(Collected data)

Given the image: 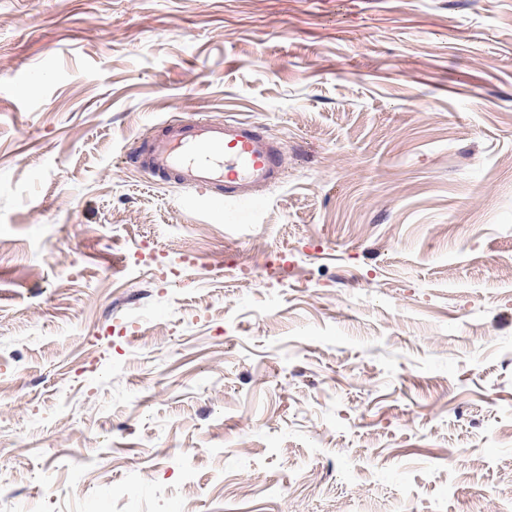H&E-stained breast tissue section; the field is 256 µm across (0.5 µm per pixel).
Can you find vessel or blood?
Wrapping results in <instances>:
<instances>
[{
    "label": "vessel or blood",
    "instance_id": "b4317fda",
    "mask_svg": "<svg viewBox=\"0 0 512 512\" xmlns=\"http://www.w3.org/2000/svg\"><path fill=\"white\" fill-rule=\"evenodd\" d=\"M140 166L186 189L217 190L225 201L256 207L259 188L274 182L285 155L274 138L244 121L190 119L165 125Z\"/></svg>",
    "mask_w": 512,
    "mask_h": 512
}]
</instances>
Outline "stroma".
I'll return each mask as SVG.
<instances>
[{
    "label": "stroma",
    "mask_w": 512,
    "mask_h": 512,
    "mask_svg": "<svg viewBox=\"0 0 512 512\" xmlns=\"http://www.w3.org/2000/svg\"><path fill=\"white\" fill-rule=\"evenodd\" d=\"M0 240V512H512V0H0ZM137 158L144 171L162 173L182 188L215 189L225 201L249 206L251 215L259 188L285 169V155L276 140L244 121L188 119L166 124L146 152L137 151Z\"/></svg>",
    "instance_id": "stroma-1"
}]
</instances>
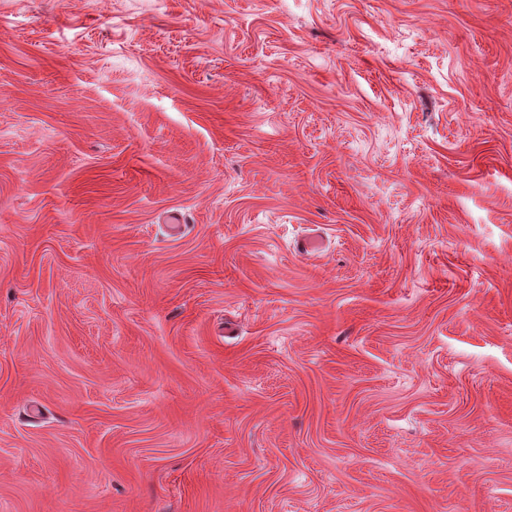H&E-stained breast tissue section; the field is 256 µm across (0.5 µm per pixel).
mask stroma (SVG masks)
<instances>
[{
  "mask_svg": "<svg viewBox=\"0 0 512 512\" xmlns=\"http://www.w3.org/2000/svg\"><path fill=\"white\" fill-rule=\"evenodd\" d=\"M0 512H512V0H0Z\"/></svg>",
  "mask_w": 512,
  "mask_h": 512,
  "instance_id": "stroma-1",
  "label": "stroma"
}]
</instances>
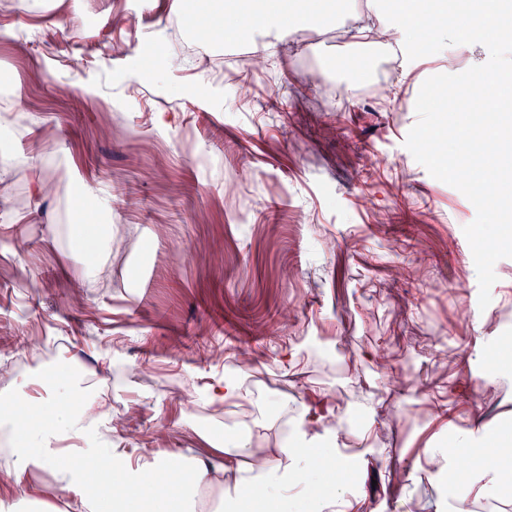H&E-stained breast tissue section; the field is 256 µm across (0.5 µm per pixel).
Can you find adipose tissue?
<instances>
[{"label": "adipose tissue", "instance_id": "ef3b65f1", "mask_svg": "<svg viewBox=\"0 0 512 512\" xmlns=\"http://www.w3.org/2000/svg\"><path fill=\"white\" fill-rule=\"evenodd\" d=\"M496 2L481 0L479 12L464 10L453 23L442 26L449 39L465 42L474 59V73L484 83L491 79L479 58L487 32H512V27L501 24ZM433 8V0H393L399 20L392 24L380 0H368L378 34L400 45L416 40L421 19ZM257 12L264 14L269 33L279 38L304 22L329 24L335 20L334 13L322 9L319 0H311L299 10L289 8L287 0H226L218 35L233 34ZM24 400L40 408L36 422L21 418L18 404ZM85 411L82 392L67 379L16 381L11 391L0 397V429L9 433L15 446L14 461L0 467V490L7 492L0 497V512H50L39 488L30 481L36 469L61 470L69 480L83 482L77 502L80 512H203L204 495L209 491L218 492L224 512H293L291 491L302 482L322 484L320 512H333L337 499L344 495L336 478L337 457L327 448L320 452L308 448L303 430L276 459L253 450L251 431L225 439L226 454L251 459L250 467L226 482L197 456L142 457L128 451L120 463H113L111 452L96 449L98 437L84 425ZM475 436V430H463L449 450L426 451L433 466L445 455L470 459L469 468L452 473L458 512H466L472 496L498 484L512 468V459L495 452L472 462L469 444Z\"/></svg>", "mask_w": 512, "mask_h": 512}]
</instances>
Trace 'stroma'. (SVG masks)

— WHAT IS ASKED —
Leaving the pictures out, set down exactly the lines from the one with "mask stroma (SVG masks)" through the end of the records.

— ANSWER TO THE EXERCISE —
mask stroma (SVG masks)
<instances>
[{
  "mask_svg": "<svg viewBox=\"0 0 512 512\" xmlns=\"http://www.w3.org/2000/svg\"><path fill=\"white\" fill-rule=\"evenodd\" d=\"M0 512H512V0H0Z\"/></svg>",
  "mask_w": 512,
  "mask_h": 512,
  "instance_id": "stroma-1",
  "label": "stroma"
}]
</instances>
H&E-stained breast tissue section; the field is 256 µm across (0.5 µm per pixel).
Can you find adipose tissue?
<instances>
[{"label": "adipose tissue", "instance_id": "ef3b65f1", "mask_svg": "<svg viewBox=\"0 0 512 512\" xmlns=\"http://www.w3.org/2000/svg\"><path fill=\"white\" fill-rule=\"evenodd\" d=\"M496 2L481 0L479 12L464 10L453 23L442 26L449 39L465 42L474 59V73L484 83L491 79L479 58L487 32H512V27L501 24ZM433 8V0H393L399 20L392 24L380 0H368L378 34L400 45L416 40L421 19ZM257 12L264 14L269 33L279 38L304 22L329 24L335 20L334 13L322 9L319 0H311L299 10L289 8L287 0H226L218 35L233 34ZM24 400L40 408L36 422L21 418L18 404ZM85 411L82 392L67 379L16 381L11 391L0 397V429L9 433L15 446L14 461L0 467V490L7 492L0 497V512H50L39 488L30 481L36 469L61 470L69 480L83 482L77 502L80 512H203L204 495L209 491L218 492L224 512H293L291 491L302 482L322 484L320 512H333L337 499L344 495L336 478L337 457L327 448L320 452L308 448L303 430L276 459L253 450L251 431L225 439L226 454L251 459L250 467L226 482L197 456L142 457L128 451L120 463H113L111 452L96 449L98 437L84 425ZM475 436V430H463L449 450L426 451L433 466L445 455L470 459L469 468L452 473L458 512H466L472 496L498 484L512 468V459L495 452L472 462L469 444Z\"/></svg>", "mask_w": 512, "mask_h": 512}]
</instances>
Trace 'stroma'. (SVG masks)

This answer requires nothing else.